> _Problem details_
Go through the material below, find each line with the word "phone", and copy those lines.

> _Supplied material_
____________________

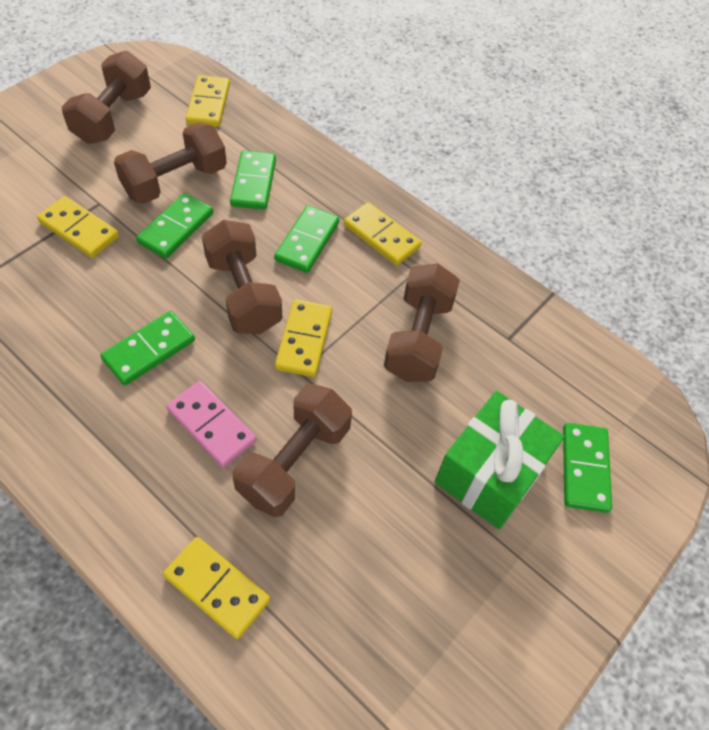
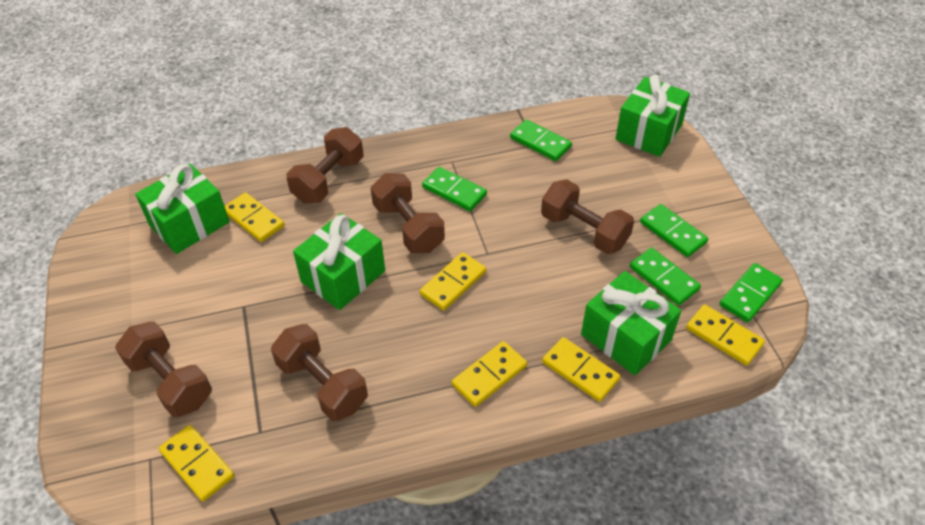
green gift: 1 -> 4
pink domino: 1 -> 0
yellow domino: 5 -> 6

____________________

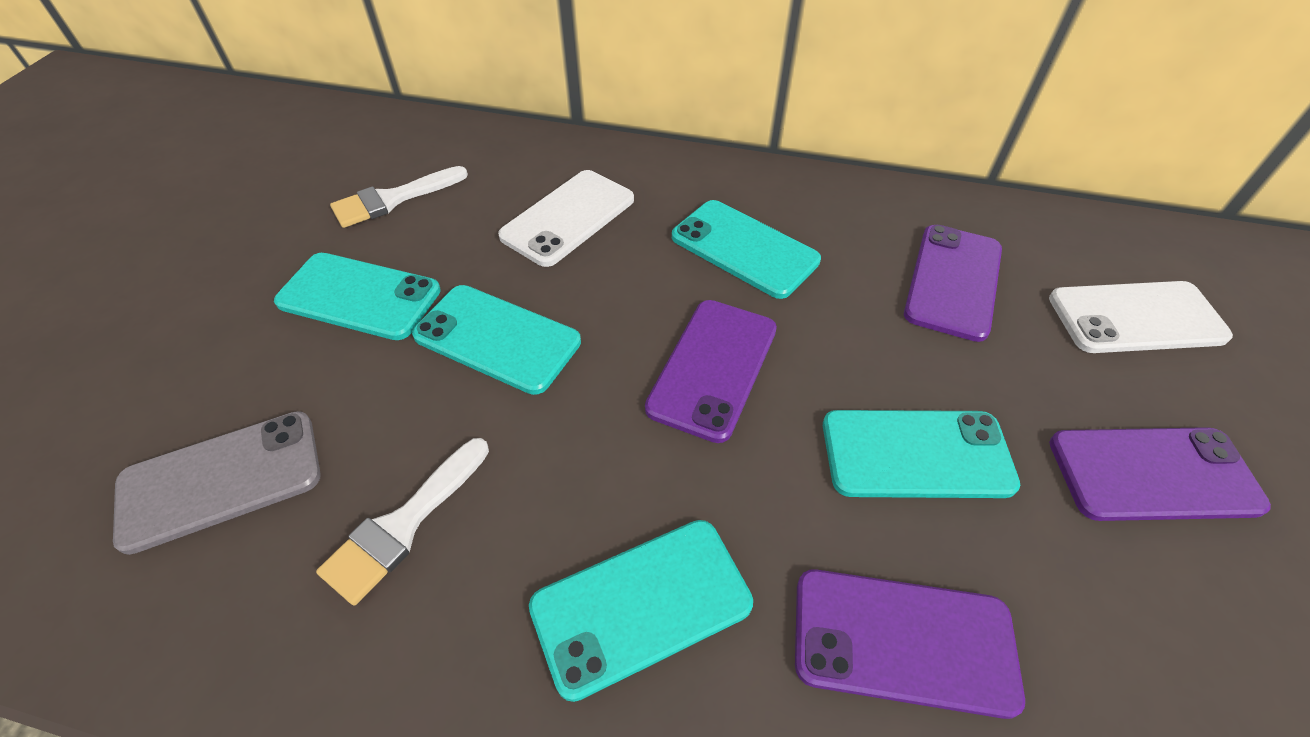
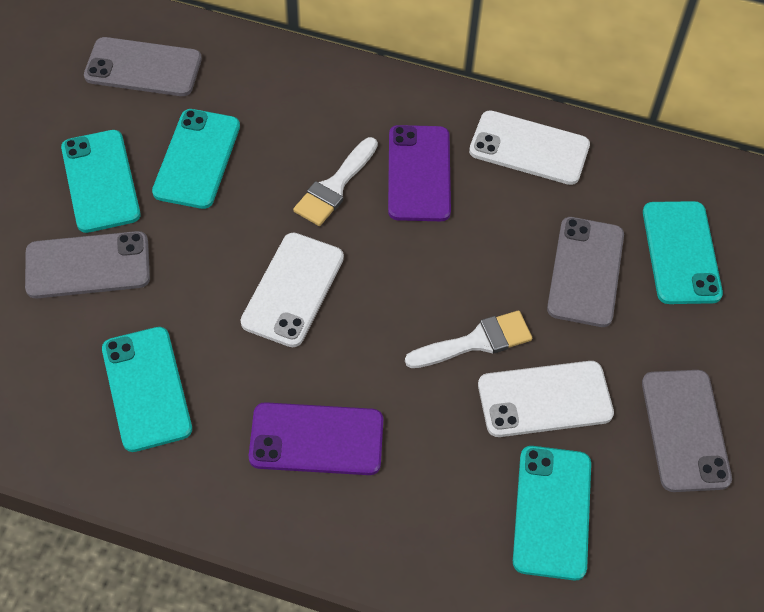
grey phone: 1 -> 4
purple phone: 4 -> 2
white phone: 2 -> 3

____________________

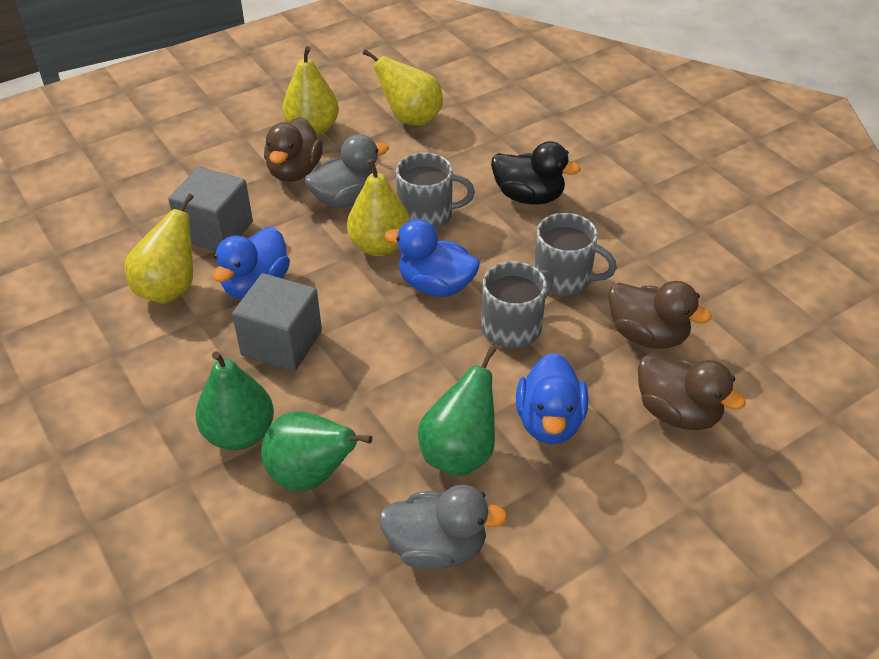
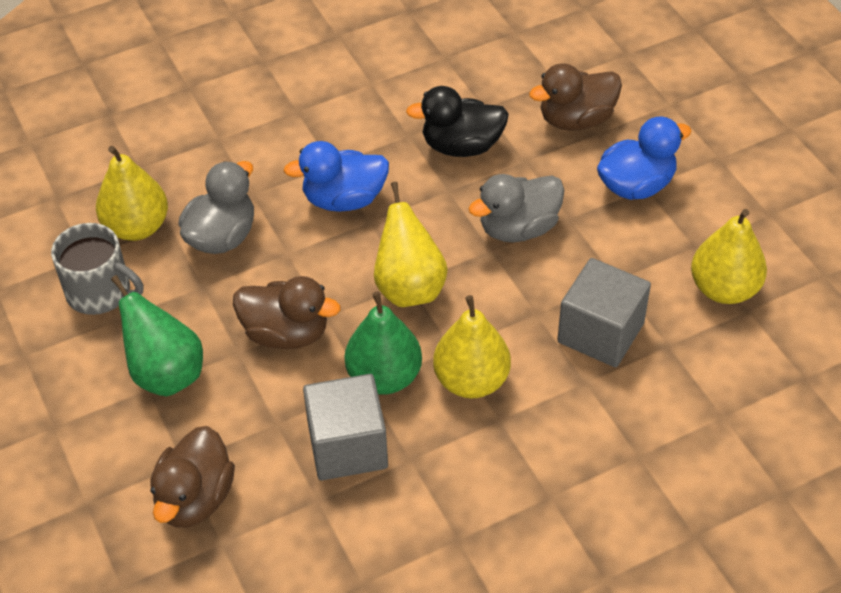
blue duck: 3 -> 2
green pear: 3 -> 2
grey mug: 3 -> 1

____________________

> _Task result_
grey phone: 1 -> 4
purple phone: 4 -> 2
white phone: 2 -> 3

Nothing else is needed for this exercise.